Exercise » Below are some records; copy each line in them that contains "moved".

(Extracted material Opens)

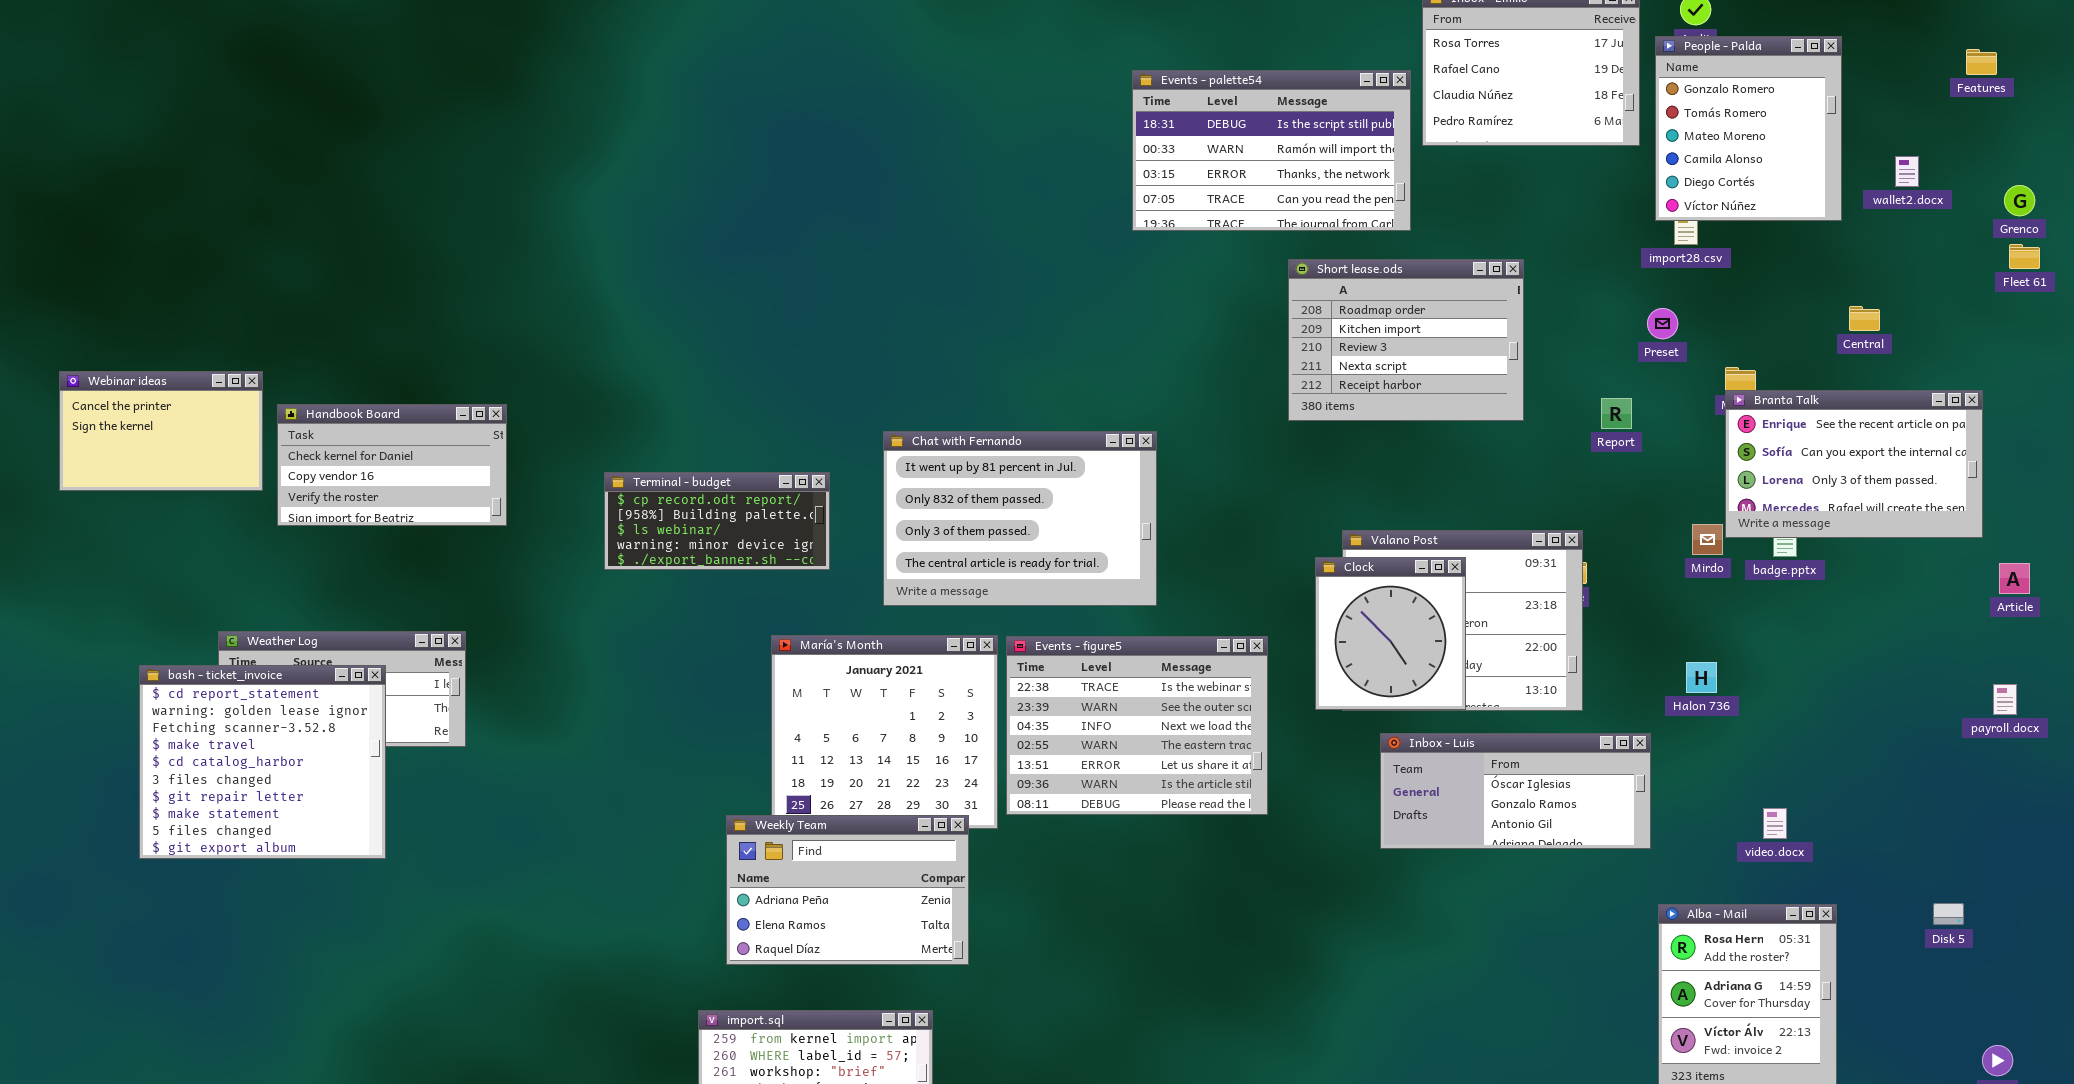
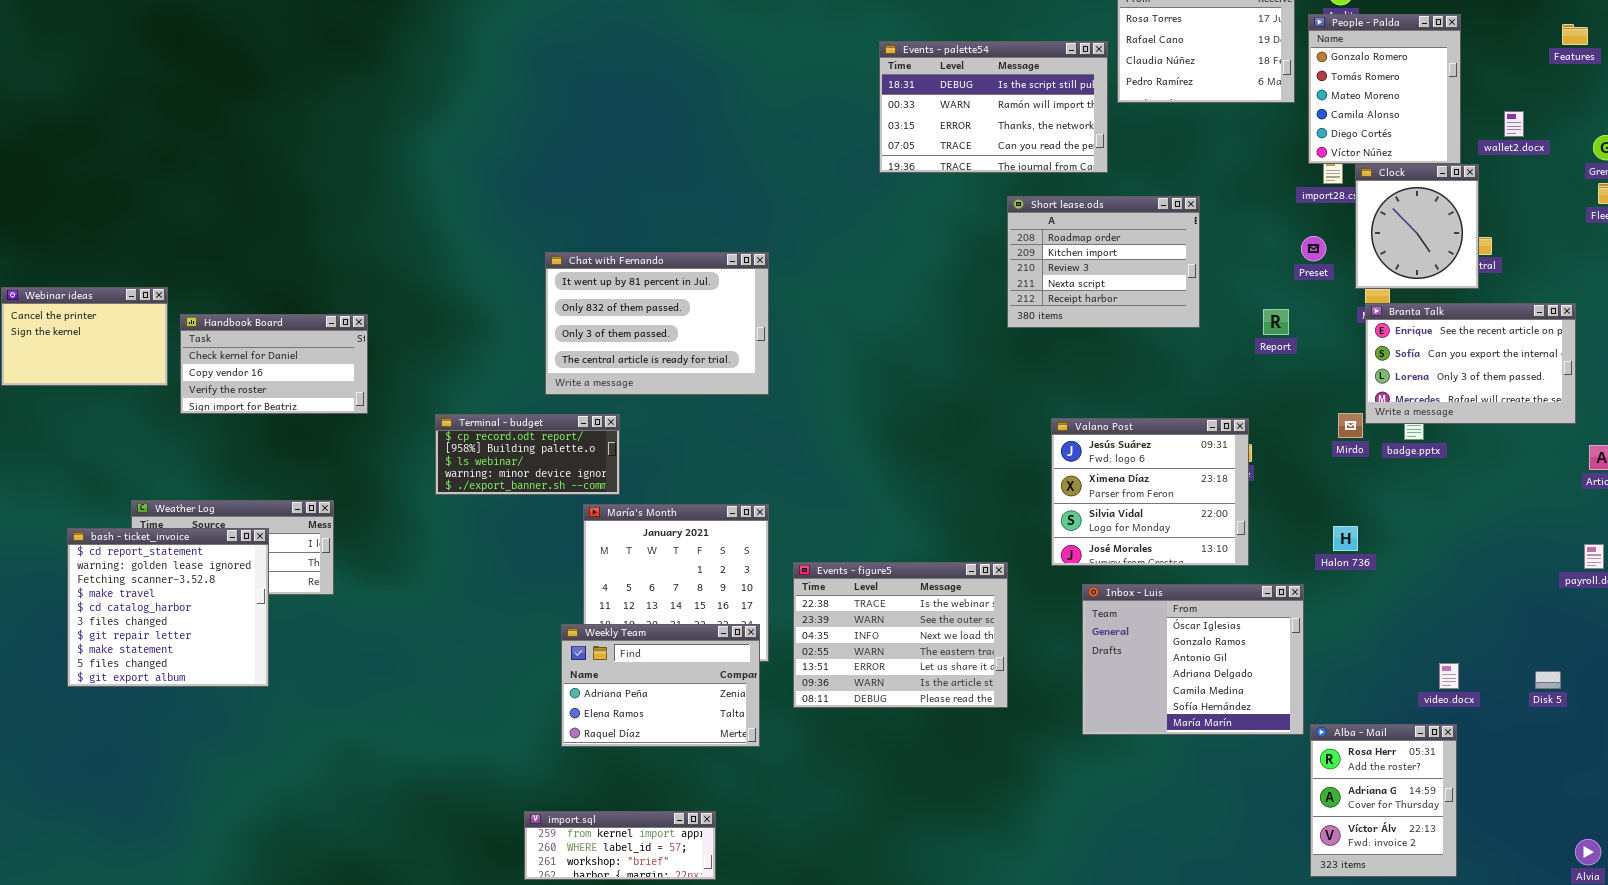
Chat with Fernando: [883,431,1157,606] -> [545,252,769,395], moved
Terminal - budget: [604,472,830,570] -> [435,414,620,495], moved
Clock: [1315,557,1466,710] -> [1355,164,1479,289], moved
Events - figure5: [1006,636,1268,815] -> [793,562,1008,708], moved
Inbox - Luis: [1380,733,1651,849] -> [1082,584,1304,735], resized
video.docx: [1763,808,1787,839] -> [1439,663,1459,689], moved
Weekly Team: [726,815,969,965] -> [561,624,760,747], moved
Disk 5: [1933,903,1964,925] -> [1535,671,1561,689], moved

(Extracted material Closes)

Output »
Chat with Fernando: [883,431,1157,606] -> [545,252,769,395], moved
Terminal - budget: [604,472,830,570] -> [435,414,620,495], moved
Clock: [1315,557,1466,710] -> [1355,164,1479,289], moved
Events - figure5: [1006,636,1268,815] -> [793,562,1008,708], moved
video.docx: [1763,808,1787,839] -> [1439,663,1459,689], moved
Weekly Team: [726,815,969,965] -> [561,624,760,747], moved
Disk 5: [1933,903,1964,925] -> [1535,671,1561,689], moved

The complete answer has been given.